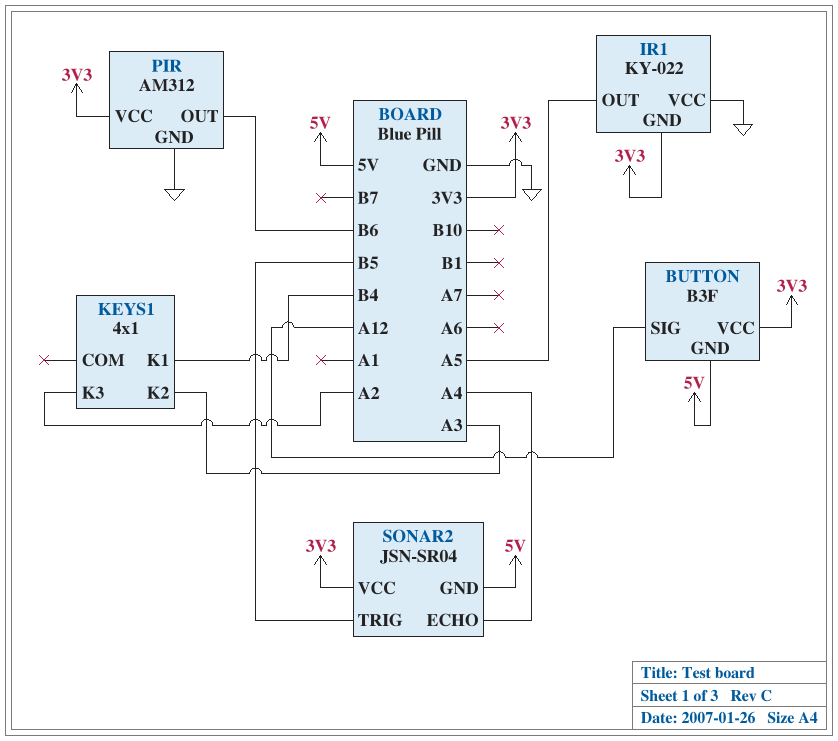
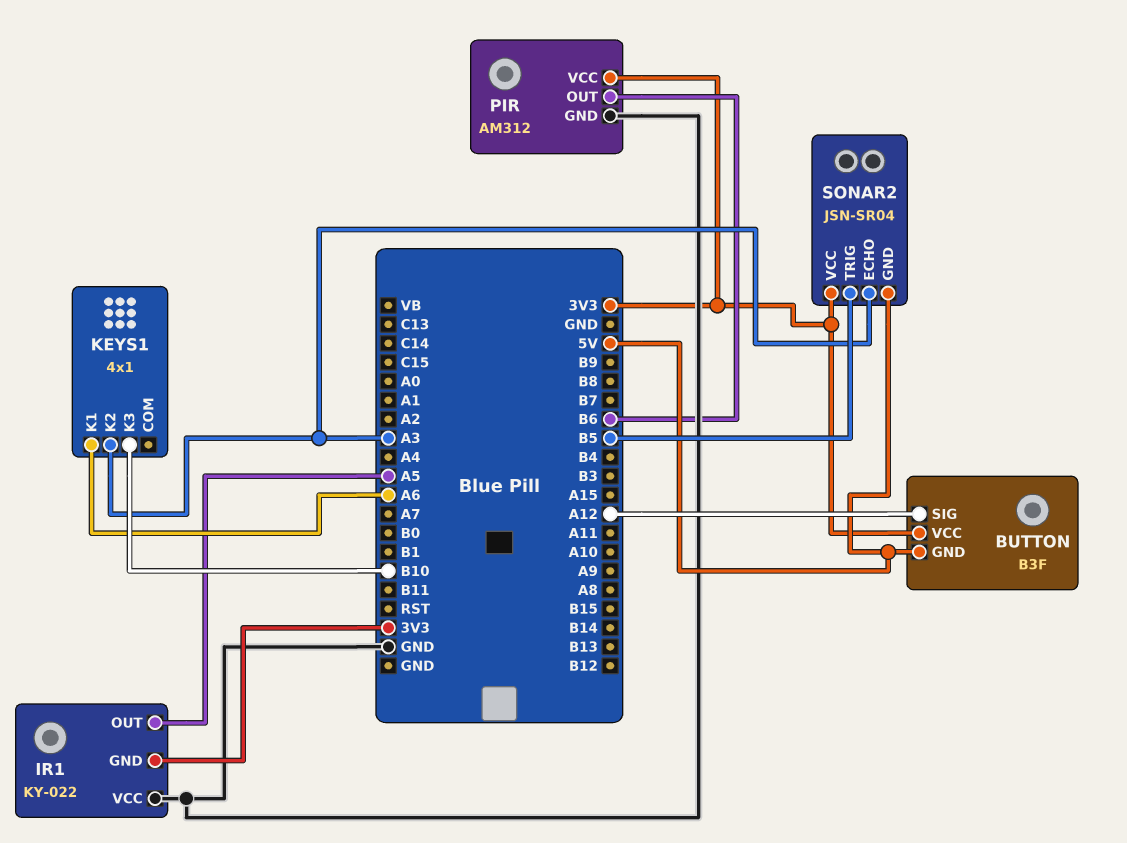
KEYS1 pin K1: B4 -> A6
KEYS1 pin K3: A2 -> B10
SONAR2 pin ECHO: A4 -> A3

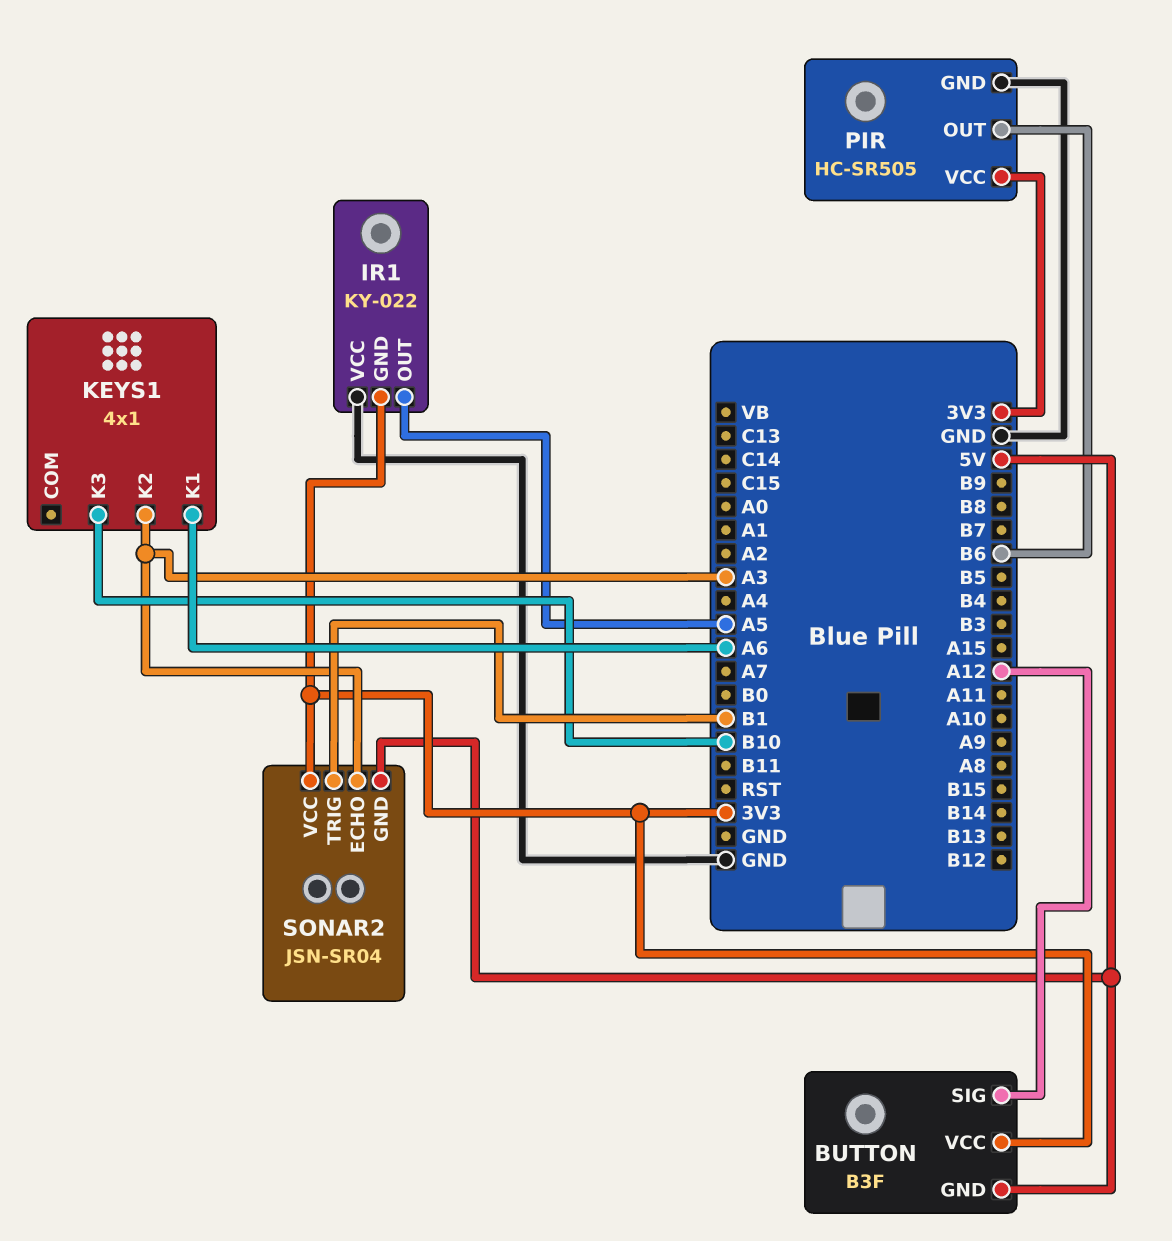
PIR: AM312 -> HC-SR505
SONAR2 pin TRIG: B5 -> B1

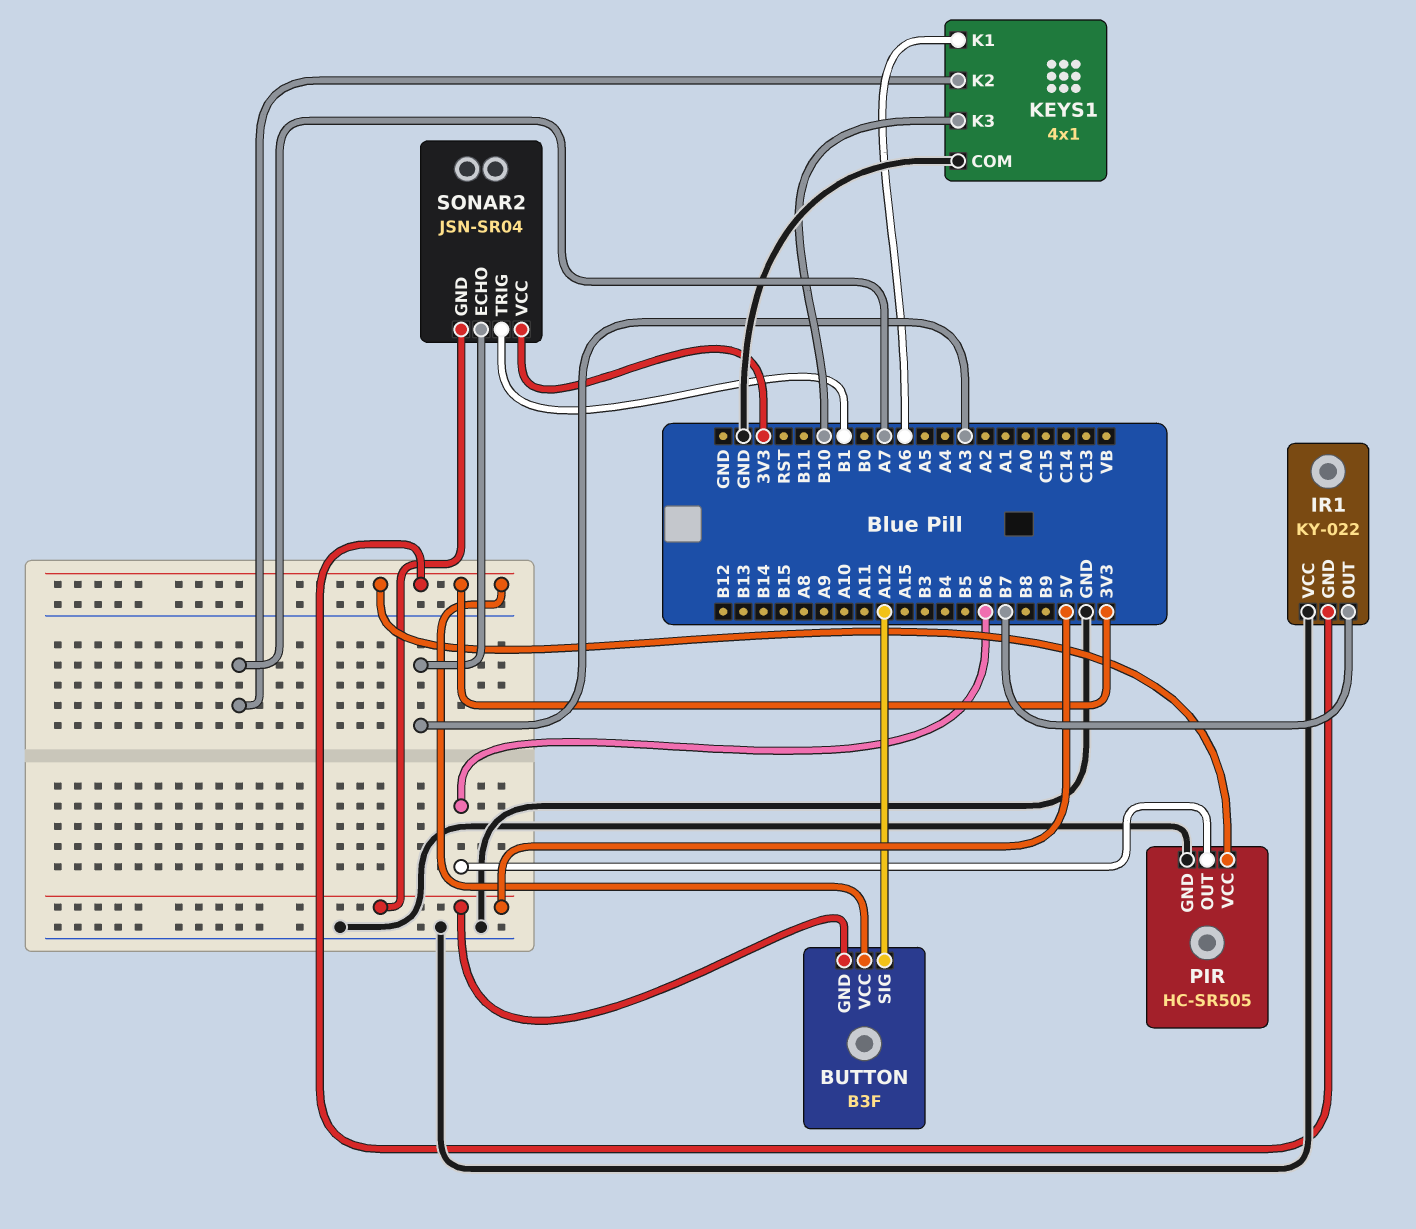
IR1 pin OUT: A5 -> B7
KEYS1 pin COM: none -> GND
KEYS1 pin K2: A3 -> A7

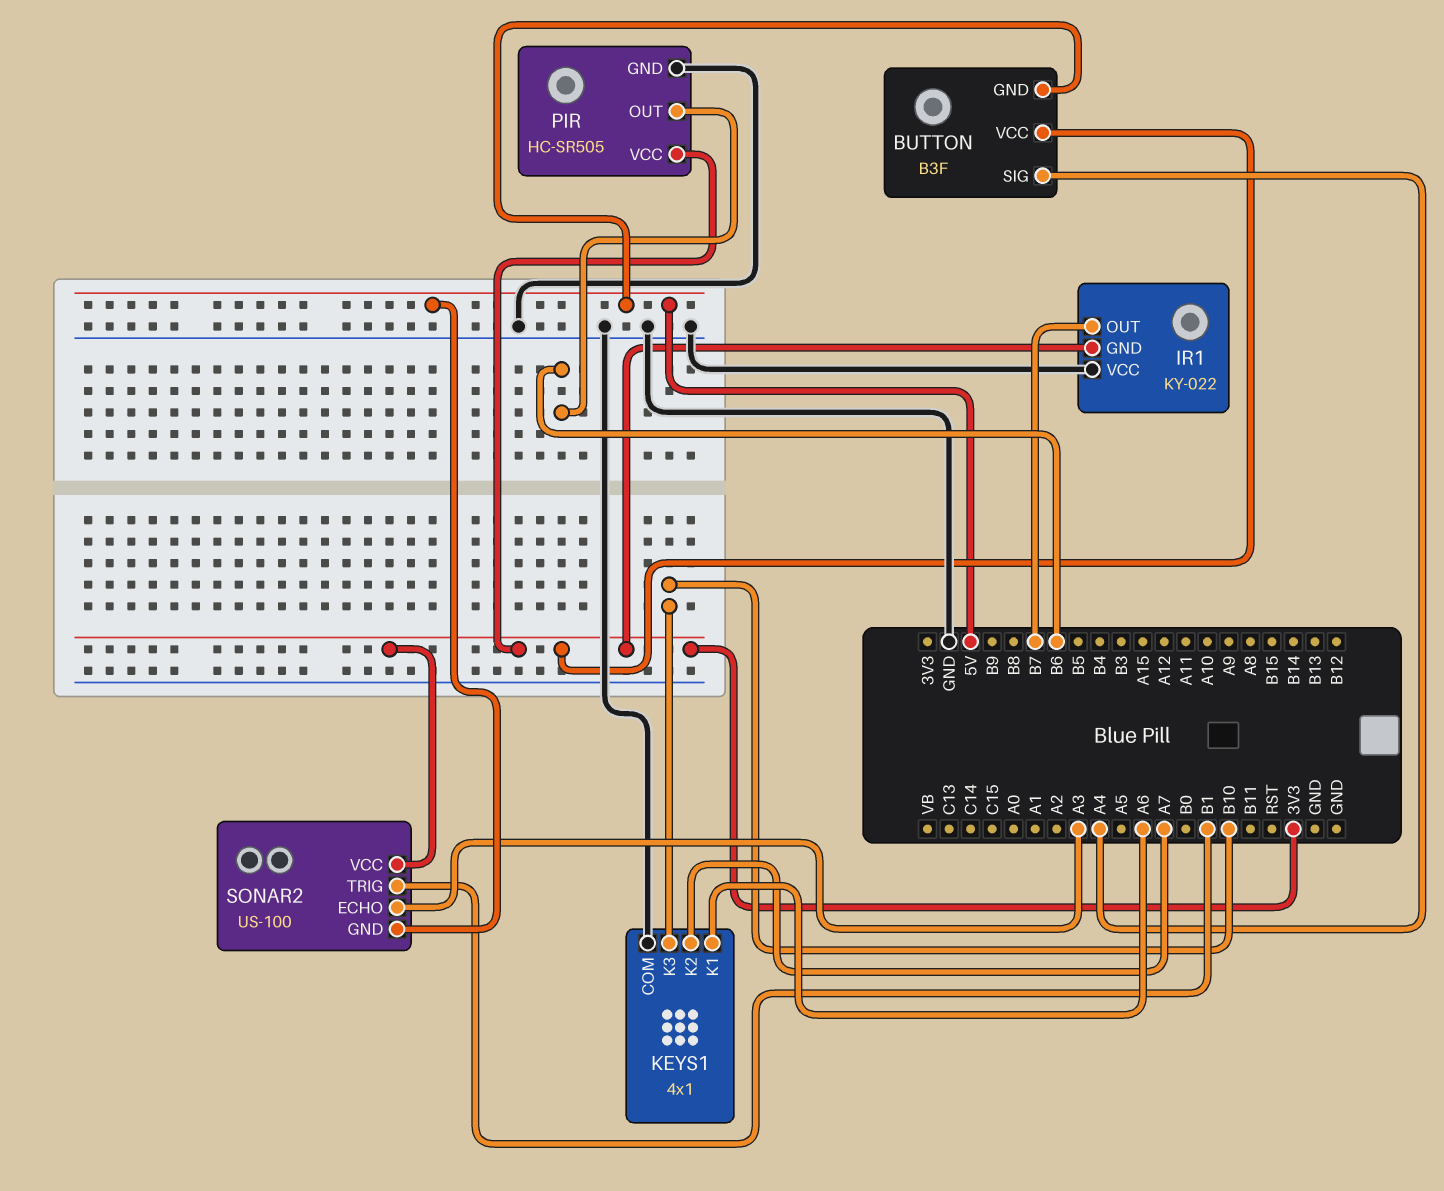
BUTTON pin SIG: A12 -> A4
SONAR2: JSN-SR04 -> US-100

# What to work on
The whole listing should be restated word for word, with no pictures.

# Answer space
KEYS1 pin K1: B4 -> A6
KEYS1 pin K3: A2 -> B10
SONAR2 pin ECHO: A4 -> A3

PIR: AM312 -> HC-SR505
SONAR2 pin TRIG: B5 -> B1

IR1 pin OUT: A5 -> B7
KEYS1 pin COM: none -> GND
KEYS1 pin K2: A3 -> A7

BUTTON pin SIG: A12 -> A4
SONAR2: JSN-SR04 -> US-100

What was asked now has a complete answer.